How to complete this task ▸
Below are records; reproduce exactly the lines from the one that has "white brush: 2 -> 6" through the one that has "white notebook: 4 -> 2", ends included, and nothing more.
Extracted entries section start
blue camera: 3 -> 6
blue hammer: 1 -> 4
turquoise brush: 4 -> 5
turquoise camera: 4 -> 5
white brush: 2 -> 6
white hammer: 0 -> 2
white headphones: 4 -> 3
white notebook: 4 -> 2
Extracted entries section end
Extracted entries section start
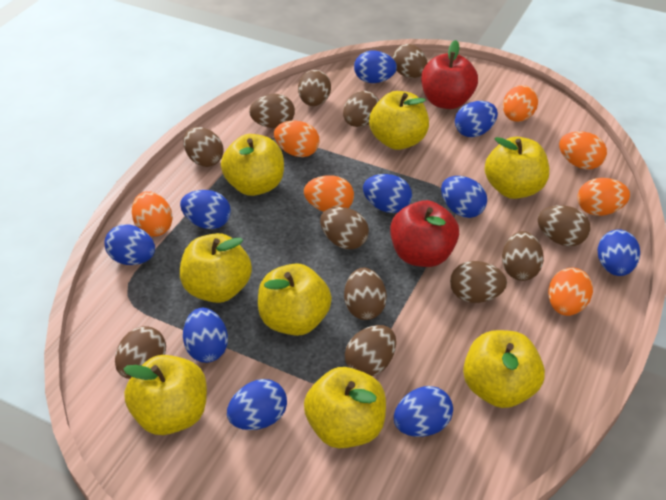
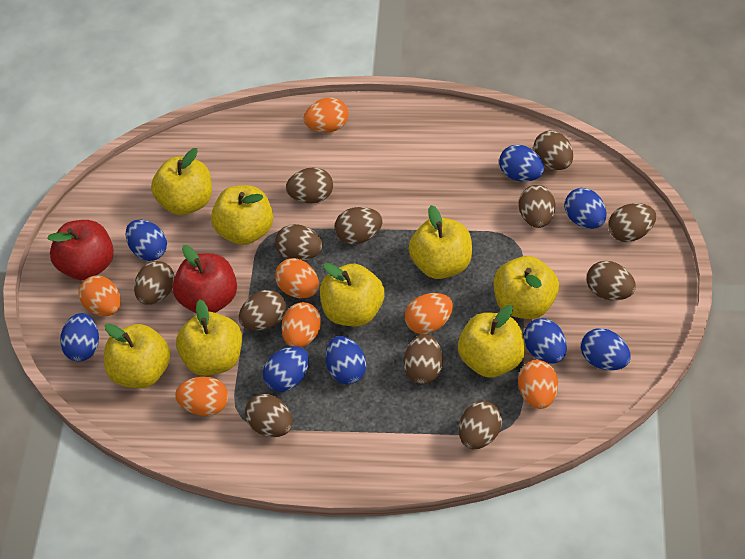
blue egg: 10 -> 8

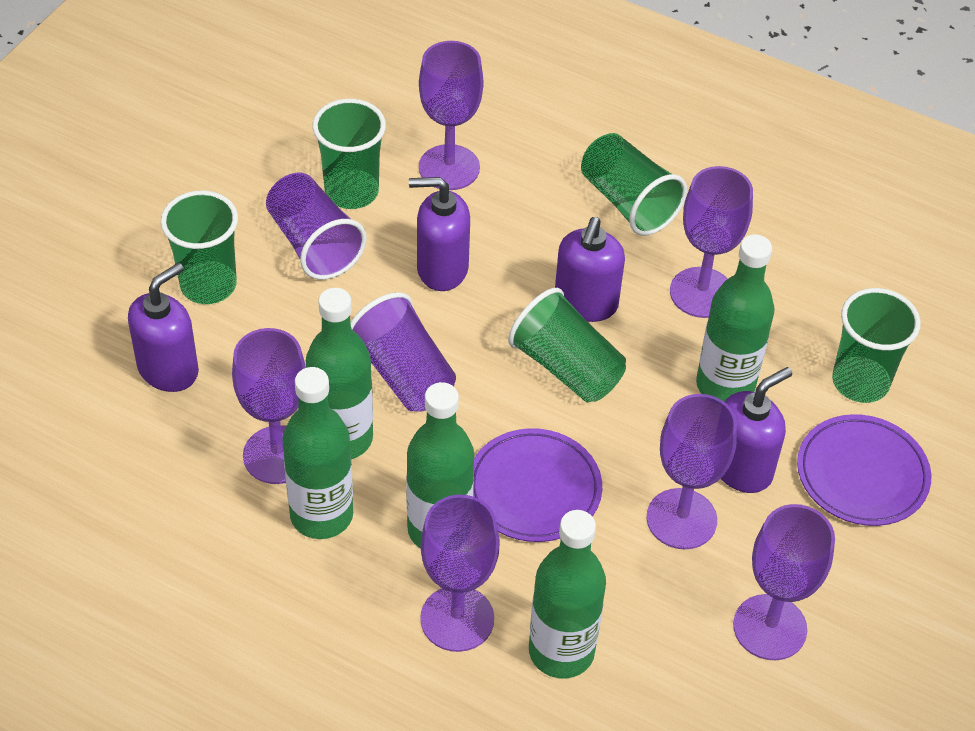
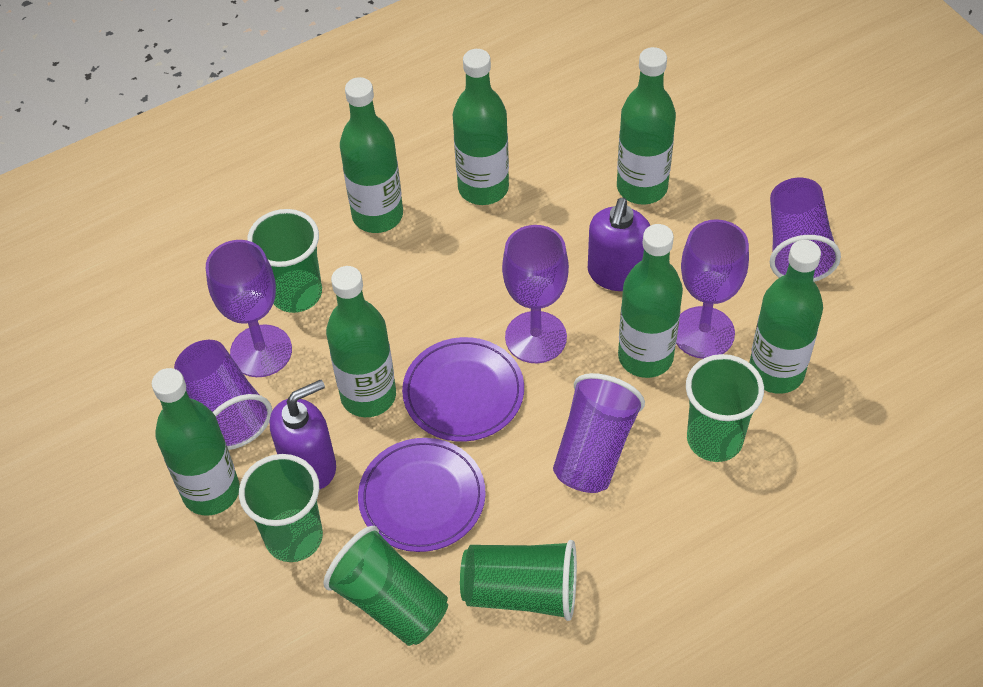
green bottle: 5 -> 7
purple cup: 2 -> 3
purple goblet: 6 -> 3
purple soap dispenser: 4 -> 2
Extracted entries section end
Output below ▸
white brush: 2 -> 6
white hammer: 0 -> 2
white headphones: 4 -> 3
white notebook: 4 -> 2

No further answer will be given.